● TASK PROMPT: When you reach the line below that has "SONAR pin TRIG: B7 -> B13", start returning lines exactly, and stop after the line that has "DIGITS2 pin CLK: B11 -> A12"; skip the pictures.

● RECORDED DATA:

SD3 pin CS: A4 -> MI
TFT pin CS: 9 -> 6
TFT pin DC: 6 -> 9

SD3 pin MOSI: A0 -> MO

==

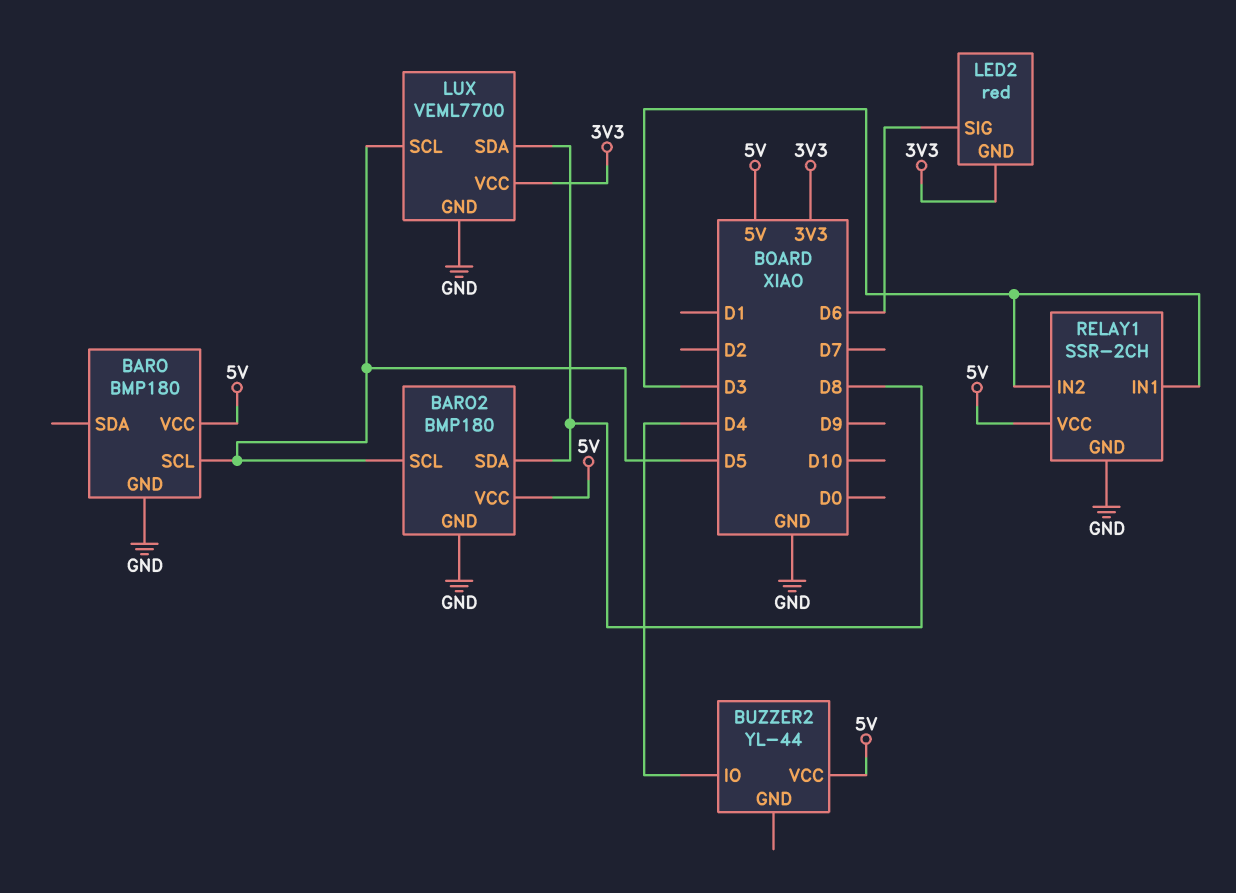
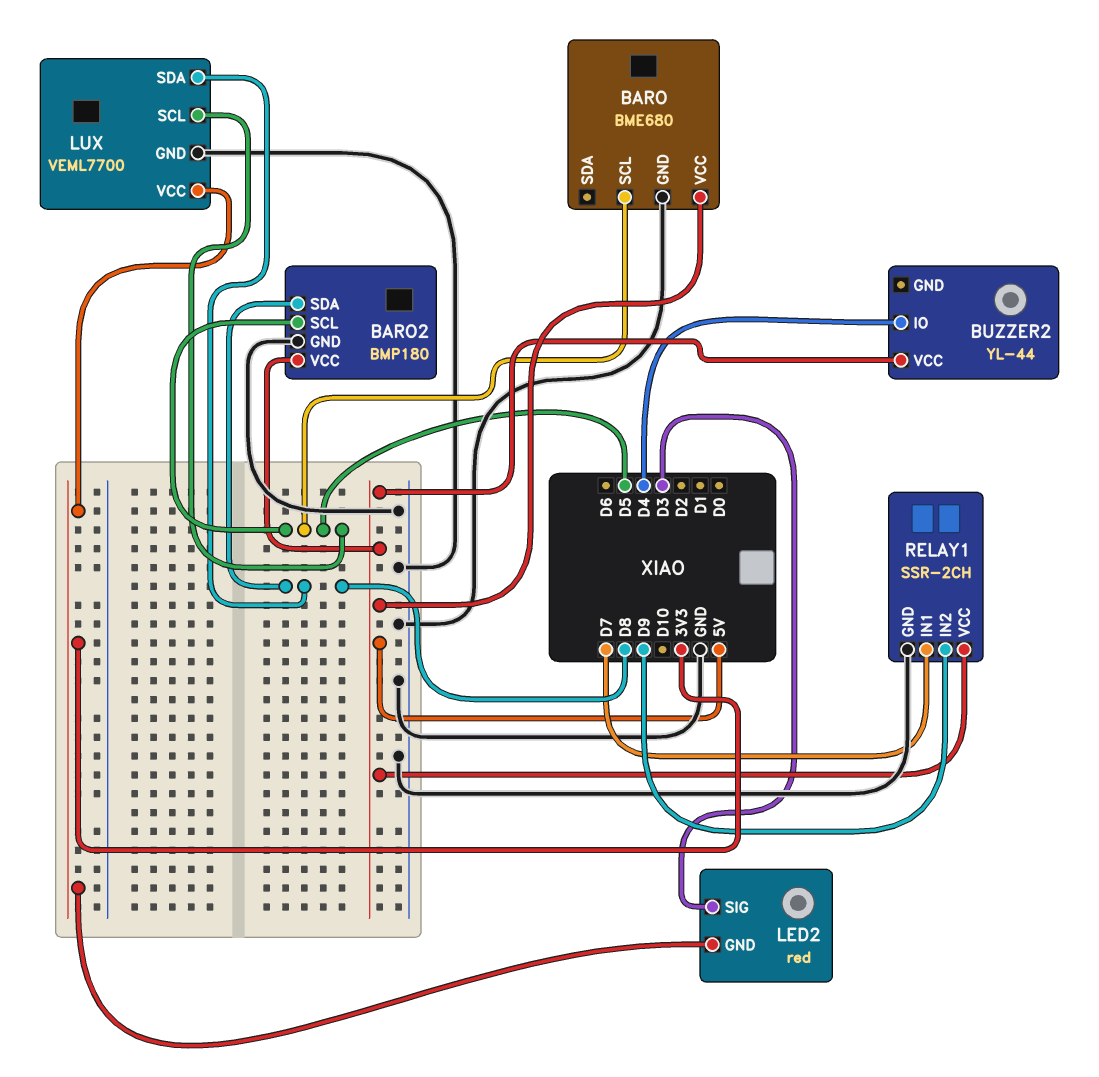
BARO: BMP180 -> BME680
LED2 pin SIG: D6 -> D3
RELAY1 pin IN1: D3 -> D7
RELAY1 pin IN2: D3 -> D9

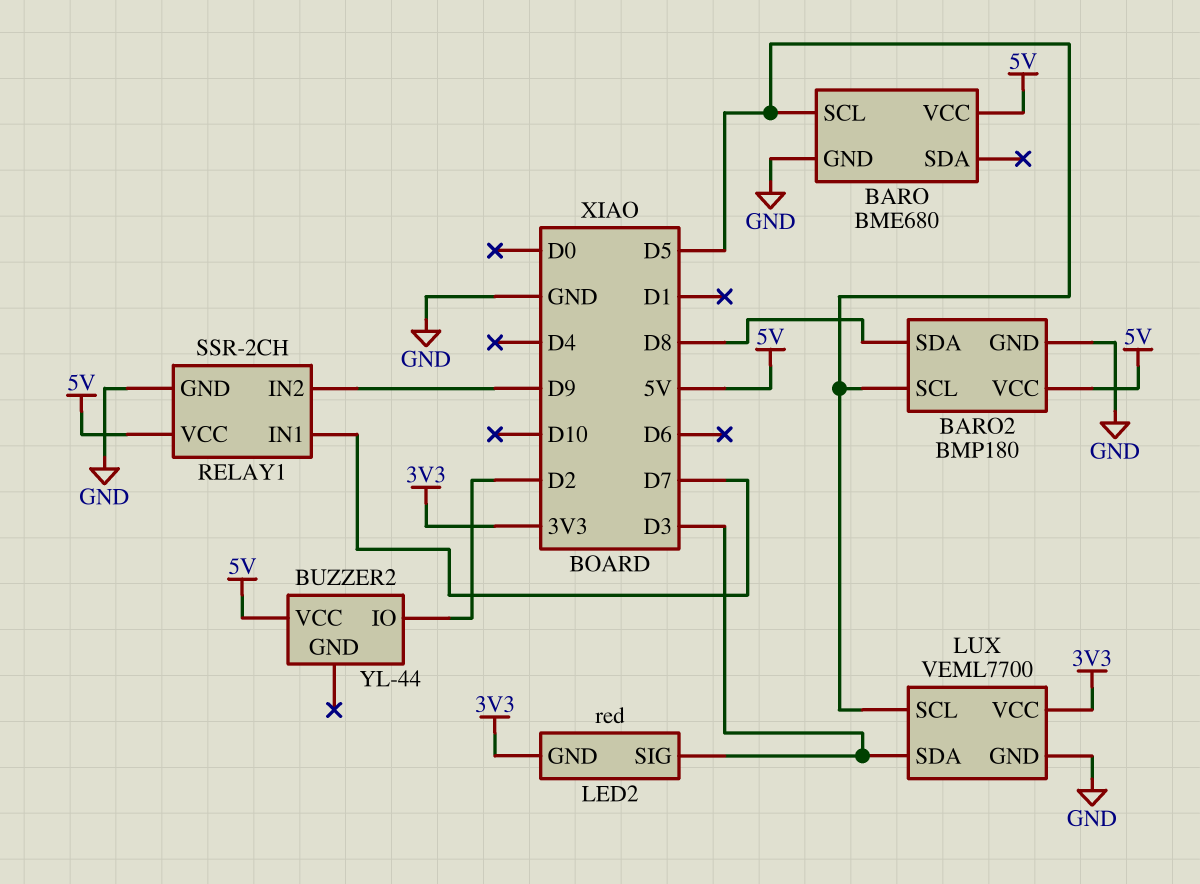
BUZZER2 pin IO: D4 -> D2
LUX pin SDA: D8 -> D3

--

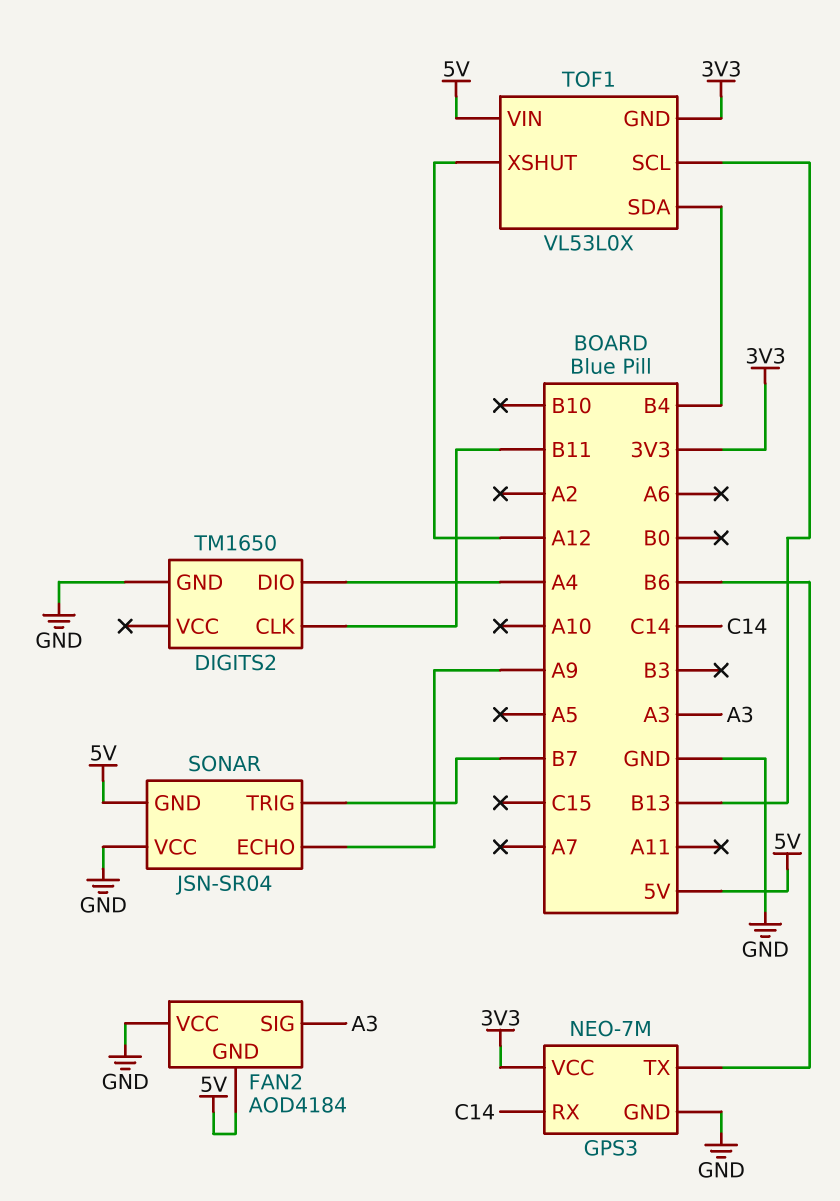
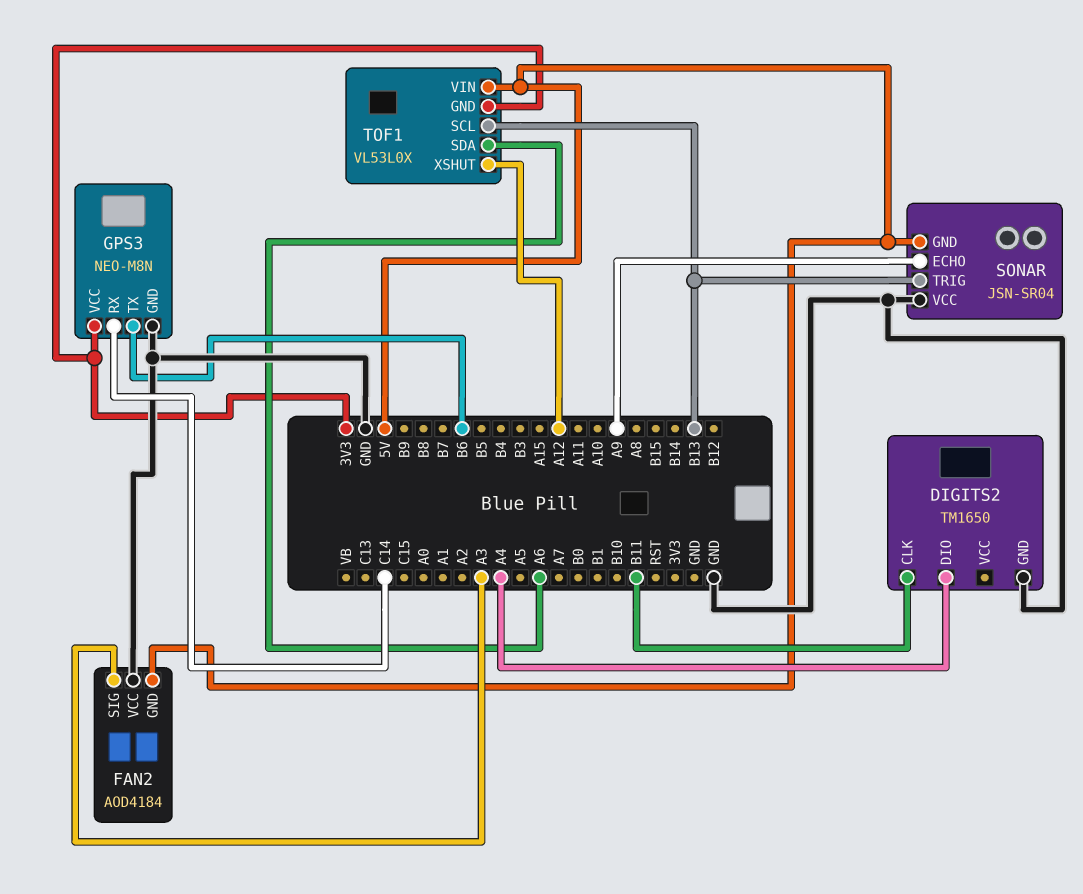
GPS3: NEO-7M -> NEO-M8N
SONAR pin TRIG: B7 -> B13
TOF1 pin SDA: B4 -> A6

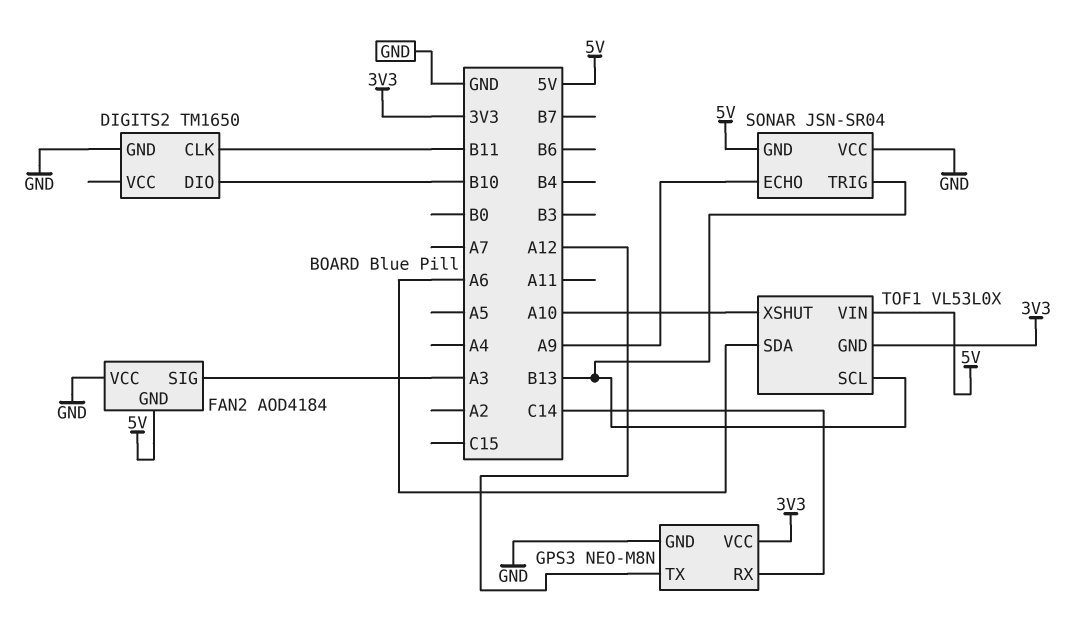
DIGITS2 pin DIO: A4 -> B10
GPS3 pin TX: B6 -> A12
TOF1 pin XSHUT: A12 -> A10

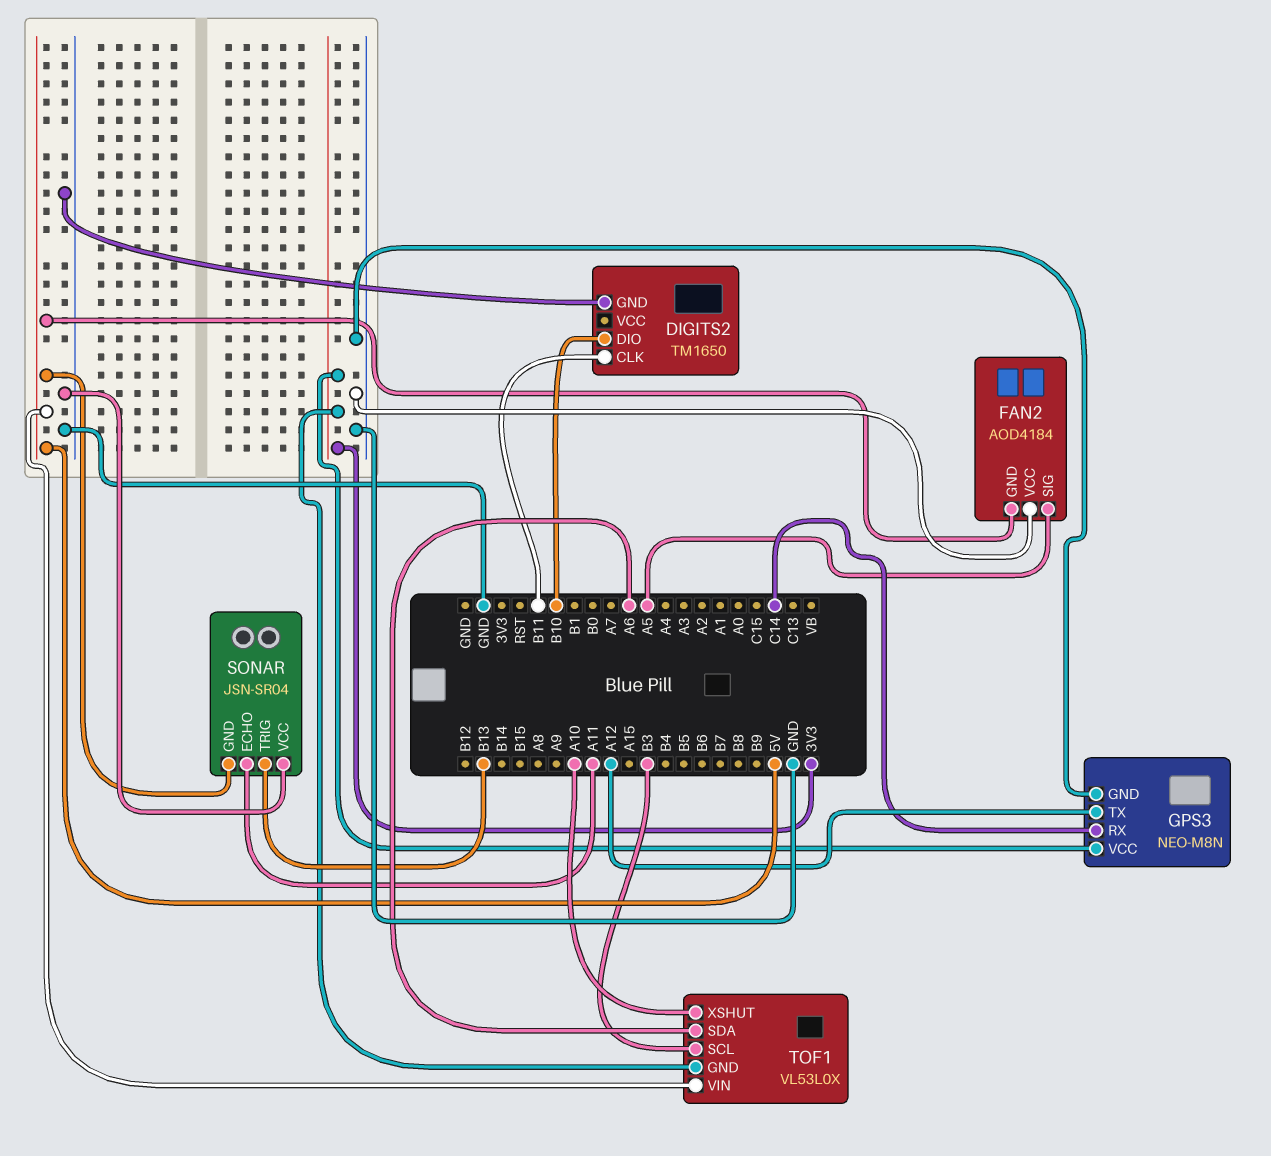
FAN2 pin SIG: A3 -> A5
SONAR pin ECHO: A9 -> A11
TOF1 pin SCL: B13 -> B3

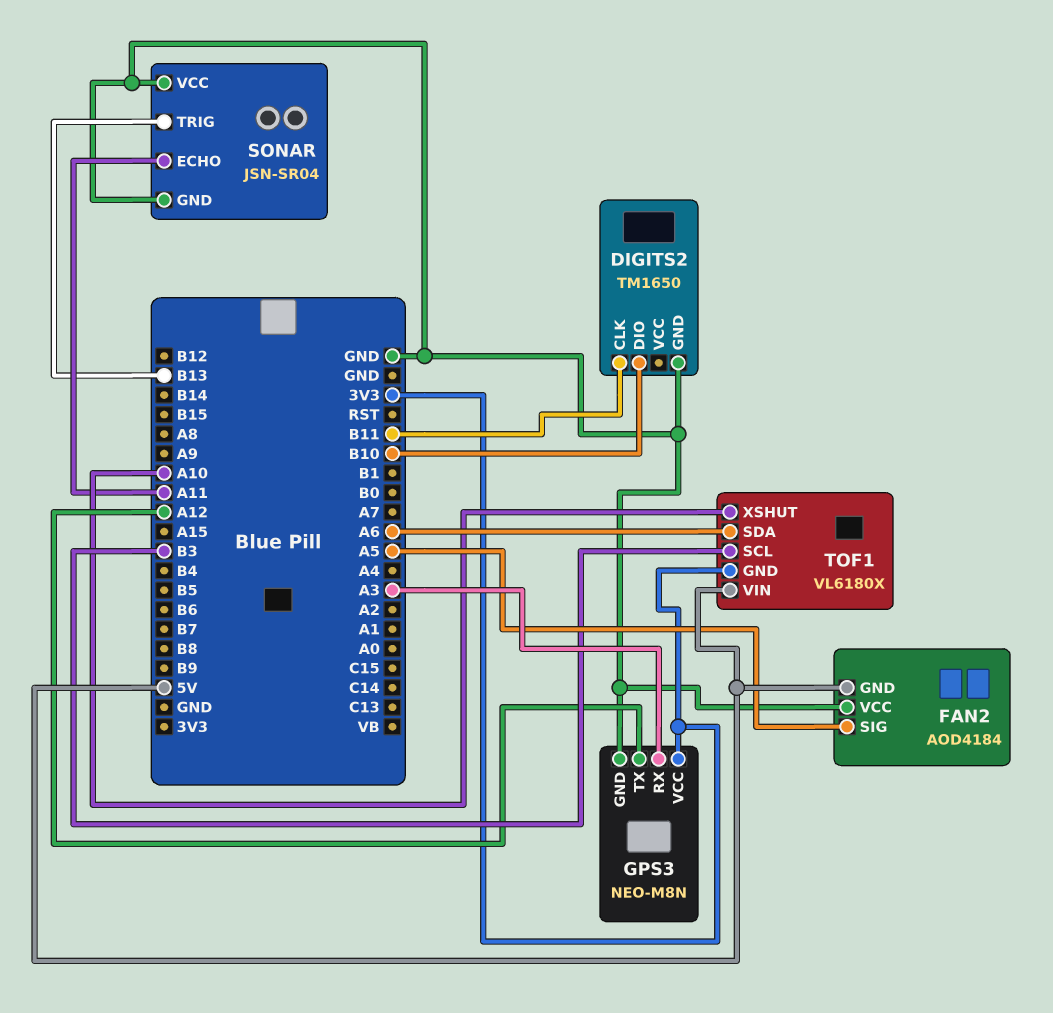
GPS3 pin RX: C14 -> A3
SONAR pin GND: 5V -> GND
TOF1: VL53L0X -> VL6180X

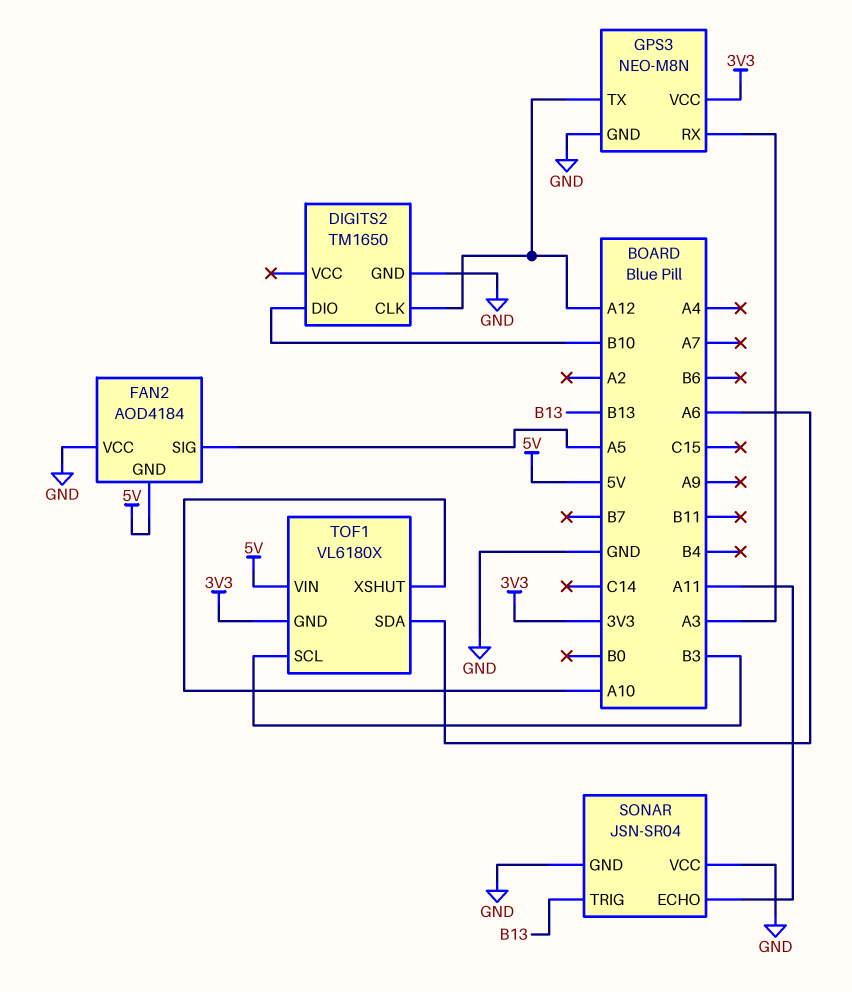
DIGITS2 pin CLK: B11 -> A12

● OUTPUT OF THE EXERCISE:
SONAR pin TRIG: B7 -> B13
TOF1 pin SDA: B4 -> A6

DIGITS2 pin DIO: A4 -> B10
GPS3 pin TX: B6 -> A12
TOF1 pin XSHUT: A12 -> A10

FAN2 pin SIG: A3 -> A5
SONAR pin ECHO: A9 -> A11
TOF1 pin SCL: B13 -> B3

GPS3 pin RX: C14 -> A3
SONAR pin GND: 5V -> GND
TOF1: VL53L0X -> VL6180X

DIGITS2 pin CLK: B11 -> A12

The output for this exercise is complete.